Action item:
Where a picture appears, leave it out, and print the rest of the records as they are.

Data:
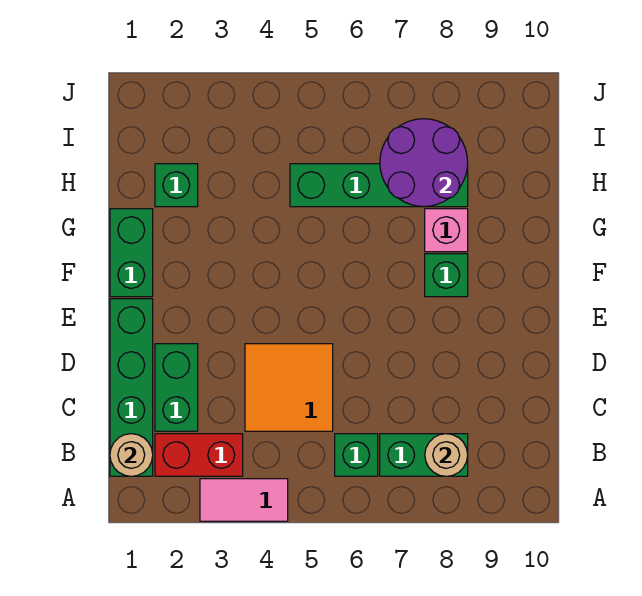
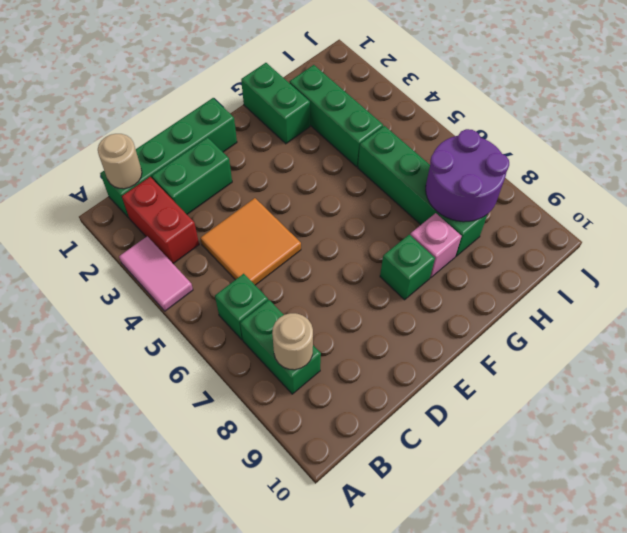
green brick F1:G1 level 1 -> green brick G1:G2 level 1
green brick H2 level 1 -> green brick H2:H4 level 1

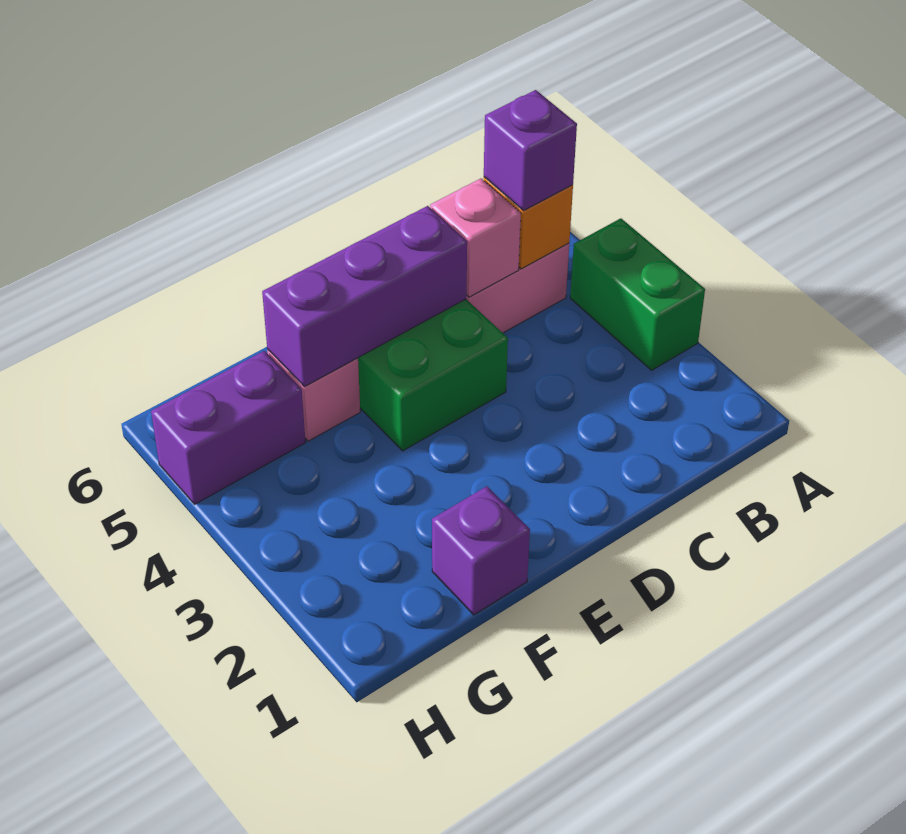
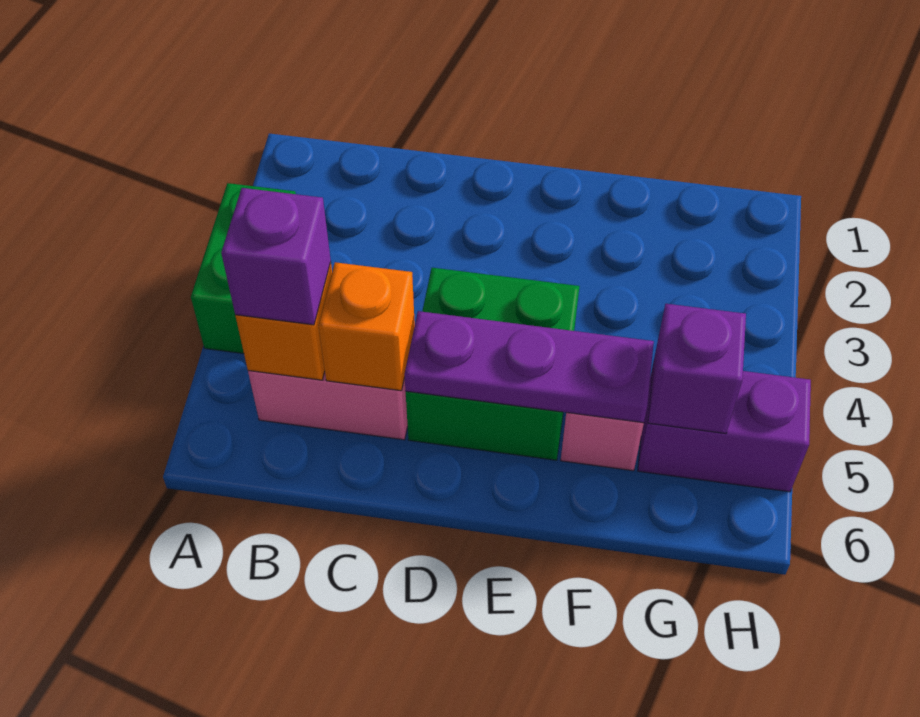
pink brick C5 level 2 -> orange brick C5 level 2
purple brick D5:F5 level 2 -> purple plate D5:F5 level 2
purple brick F1 level 1 -> purple brick G5 level 2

Response for this exercise:
green brick F1:G1 level 1 -> green brick G1:G2 level 1
green brick H2 level 1 -> green brick H2:H4 level 1

pink brick C5 level 2 -> orange brick C5 level 2
purple brick D5:F5 level 2 -> purple plate D5:F5 level 2
purple brick F1 level 1 -> purple brick G5 level 2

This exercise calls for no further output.